Try it. Can you copy the lines from the one that contains "BAT3: 1.5V (plus" through the end of the material below, exactly and with nothing else?

┏━━

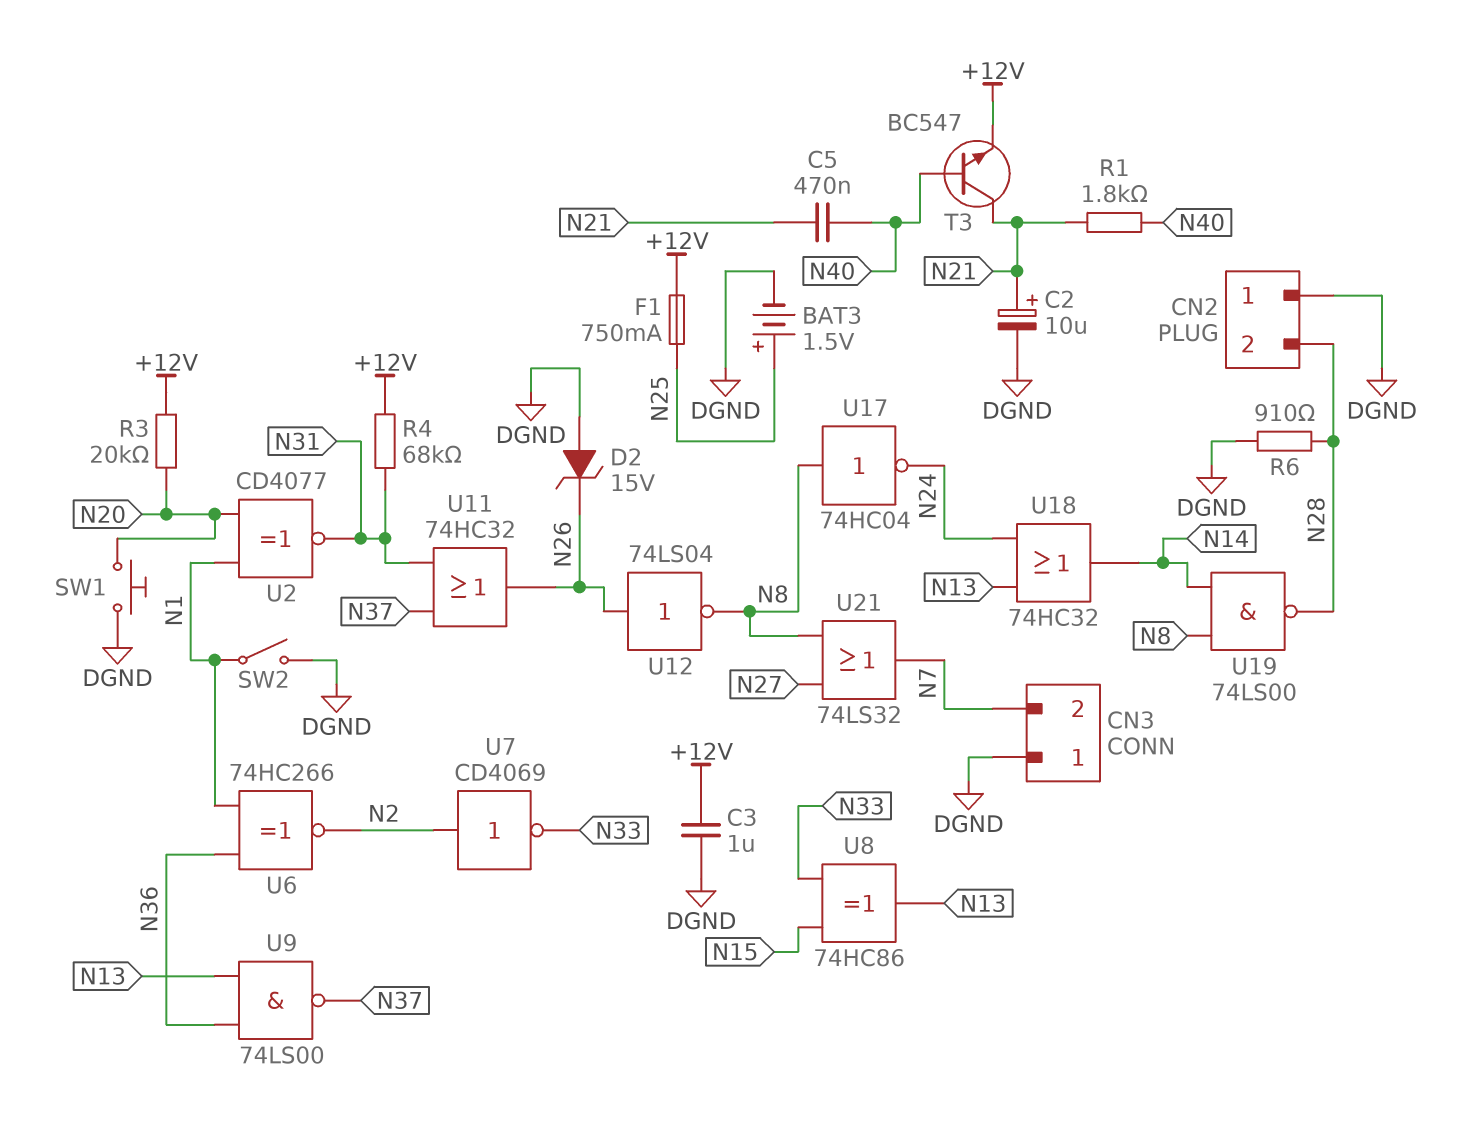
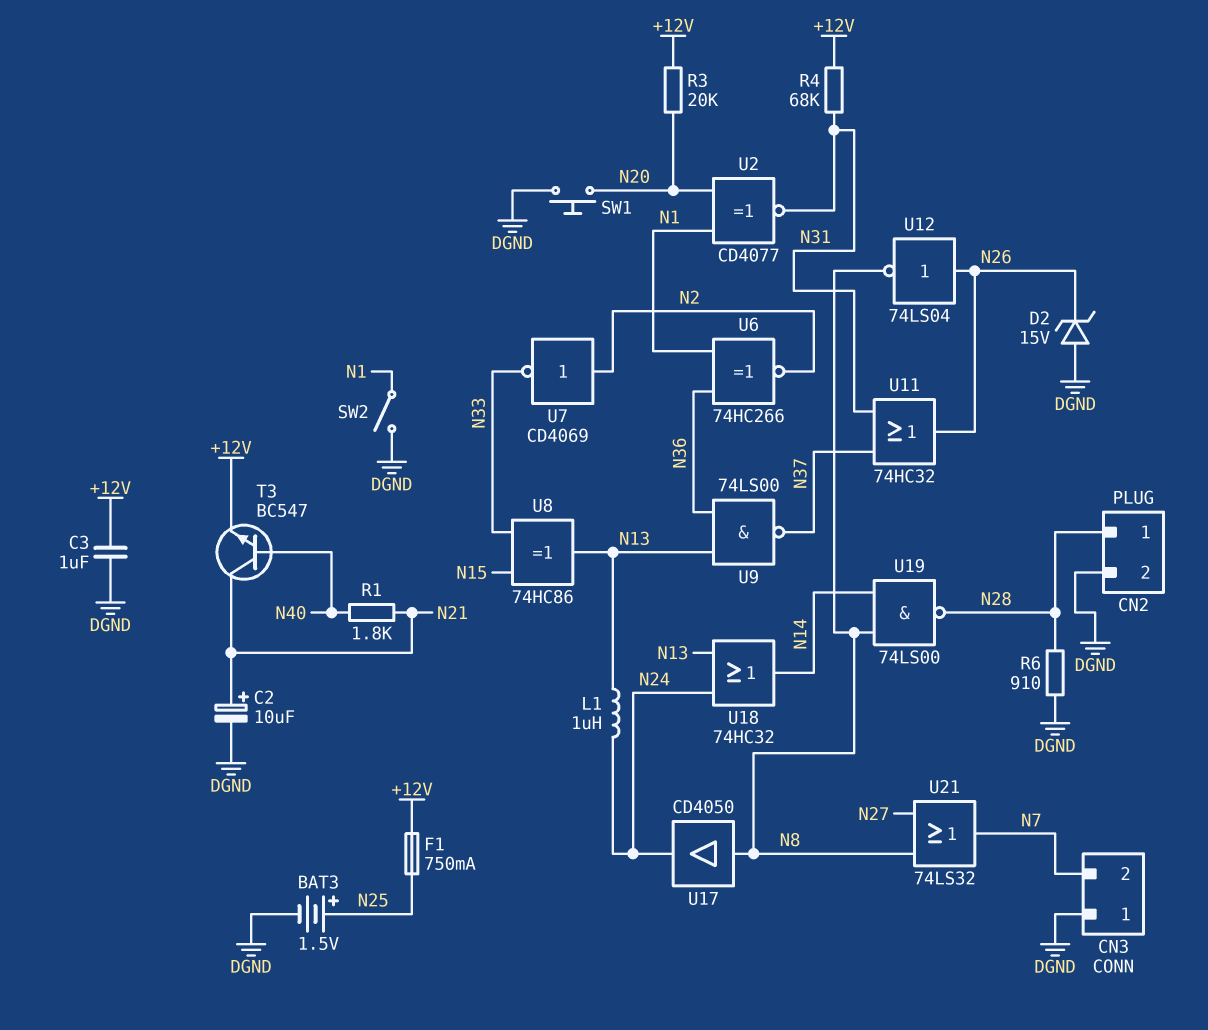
C5: 470nF (N21, N40) -> none
CN2 pin 1: DGND -> N28
CN2 pin 2: N28 -> DGND
L1: none -> 1uH (N13, N24)
U17: NOT 74HC04 (in N8, out N24) -> buffer CD4050 (in N8, out N24)

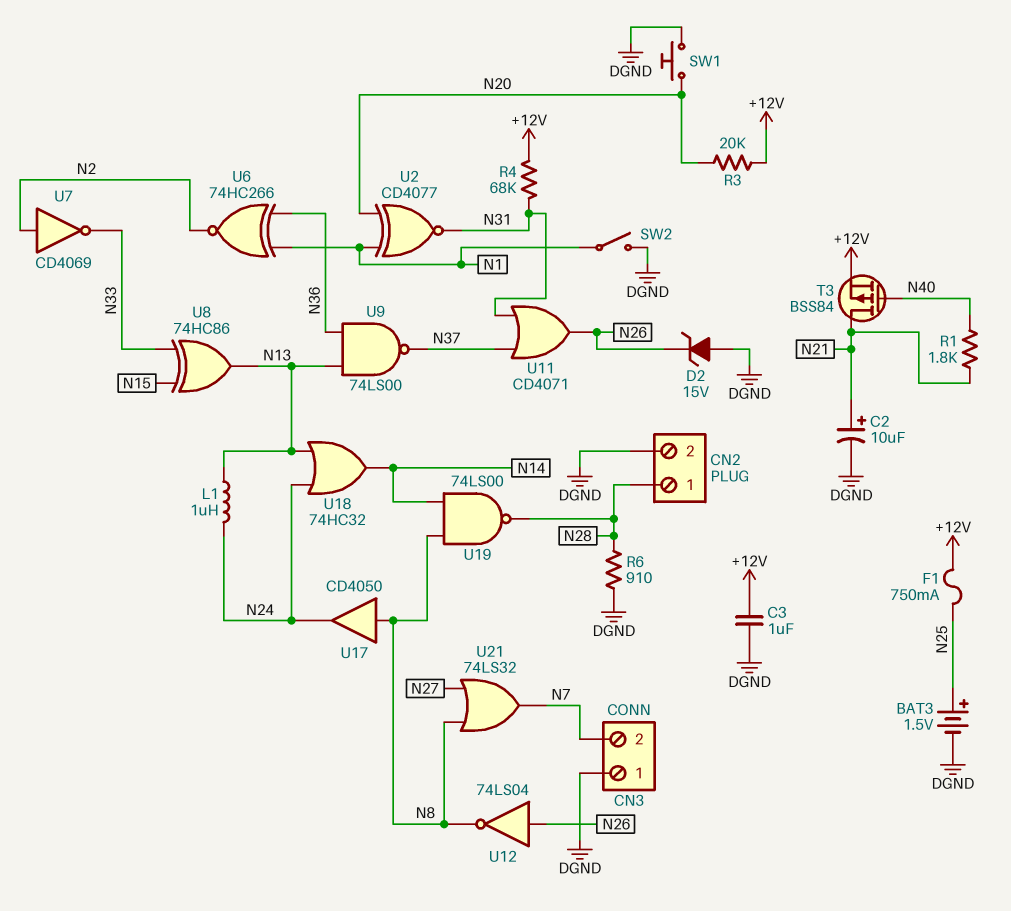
T3: NPN BC547 (B N40, C N21, E +12V) -> PMOS BSS84 (G N40, D N21, S +12V)
U11: OR 74HC32 (in N31, in N37, out N26) -> OR CD4071 (in N31, in N37, out N26)

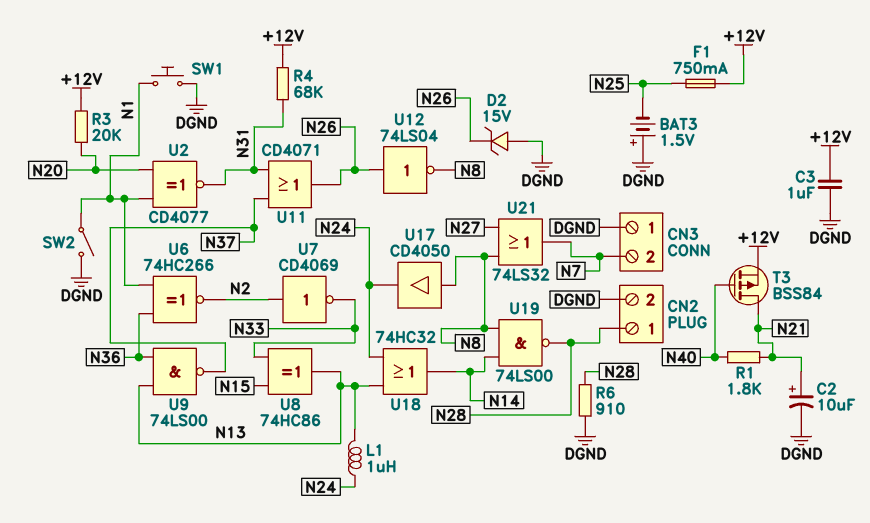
BAT3: 1.5V (plus N25, minus DGND) -> 1.5V (plus DGND, minus N25)
SW1: button (DGND, N20) -> button (DGND, N1)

┗━━

Output of the task.
BAT3: 1.5V (plus N25, minus DGND) -> 1.5V (plus DGND, minus N25)
SW1: button (DGND, N20) -> button (DGND, N1)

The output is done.